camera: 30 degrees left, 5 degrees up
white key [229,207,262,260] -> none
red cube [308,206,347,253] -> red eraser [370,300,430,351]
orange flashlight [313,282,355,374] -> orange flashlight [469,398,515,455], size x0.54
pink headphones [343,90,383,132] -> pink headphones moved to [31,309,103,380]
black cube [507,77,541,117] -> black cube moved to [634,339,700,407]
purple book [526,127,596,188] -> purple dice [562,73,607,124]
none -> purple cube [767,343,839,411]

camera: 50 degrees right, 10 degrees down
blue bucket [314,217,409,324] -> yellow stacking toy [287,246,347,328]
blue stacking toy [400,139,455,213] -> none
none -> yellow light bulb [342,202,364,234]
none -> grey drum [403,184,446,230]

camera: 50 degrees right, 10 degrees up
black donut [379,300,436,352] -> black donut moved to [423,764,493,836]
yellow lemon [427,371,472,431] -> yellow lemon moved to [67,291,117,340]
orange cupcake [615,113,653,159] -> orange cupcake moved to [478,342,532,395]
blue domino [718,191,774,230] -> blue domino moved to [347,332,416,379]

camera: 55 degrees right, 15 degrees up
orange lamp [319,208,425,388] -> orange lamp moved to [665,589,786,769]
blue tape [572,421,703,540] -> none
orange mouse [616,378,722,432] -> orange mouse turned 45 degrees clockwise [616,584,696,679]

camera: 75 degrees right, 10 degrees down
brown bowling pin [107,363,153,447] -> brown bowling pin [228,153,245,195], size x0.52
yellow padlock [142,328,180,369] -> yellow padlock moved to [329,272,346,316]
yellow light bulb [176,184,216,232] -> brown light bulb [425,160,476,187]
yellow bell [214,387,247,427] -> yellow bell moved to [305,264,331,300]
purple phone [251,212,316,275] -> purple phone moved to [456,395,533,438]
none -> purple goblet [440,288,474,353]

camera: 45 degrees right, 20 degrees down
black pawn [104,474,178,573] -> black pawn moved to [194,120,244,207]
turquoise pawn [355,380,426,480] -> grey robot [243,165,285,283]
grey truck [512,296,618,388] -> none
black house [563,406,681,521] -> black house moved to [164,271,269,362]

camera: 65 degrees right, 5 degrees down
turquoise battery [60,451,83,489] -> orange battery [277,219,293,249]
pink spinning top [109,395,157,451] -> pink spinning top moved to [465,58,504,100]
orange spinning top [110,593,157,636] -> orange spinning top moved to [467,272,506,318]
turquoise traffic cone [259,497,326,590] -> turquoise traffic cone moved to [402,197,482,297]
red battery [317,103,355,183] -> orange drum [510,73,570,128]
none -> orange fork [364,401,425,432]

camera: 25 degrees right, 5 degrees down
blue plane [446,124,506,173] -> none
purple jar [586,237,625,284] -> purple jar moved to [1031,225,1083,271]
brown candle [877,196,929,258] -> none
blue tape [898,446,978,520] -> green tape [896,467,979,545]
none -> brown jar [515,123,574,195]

**Job**:
For the material above, reproduce exactly the lines from the line with "yellow light bulb [176,184,216,232]" to the line with "orange spinning top [110,593,157,636]", inclusive, and exclude all others.

**Solution to this task**:
yellow light bulb [176,184,216,232] -> brown light bulb [425,160,476,187]
yellow bell [214,387,247,427] -> yellow bell moved to [305,264,331,300]
purple phone [251,212,316,275] -> purple phone moved to [456,395,533,438]
none -> purple goblet [440,288,474,353]

camera: 45 degrees right, 20 degrees down
black pawn [104,474,178,573] -> black pawn moved to [194,120,244,207]
turquoise pawn [355,380,426,480] -> grey robot [243,165,285,283]
grey truck [512,296,618,388] -> none
black house [563,406,681,521] -> black house moved to [164,271,269,362]

camera: 65 degrees right, 5 degrees down
turquoise battery [60,451,83,489] -> orange battery [277,219,293,249]
pink spinning top [109,395,157,451] -> pink spinning top moved to [465,58,504,100]
orange spinning top [110,593,157,636] -> orange spinning top moved to [467,272,506,318]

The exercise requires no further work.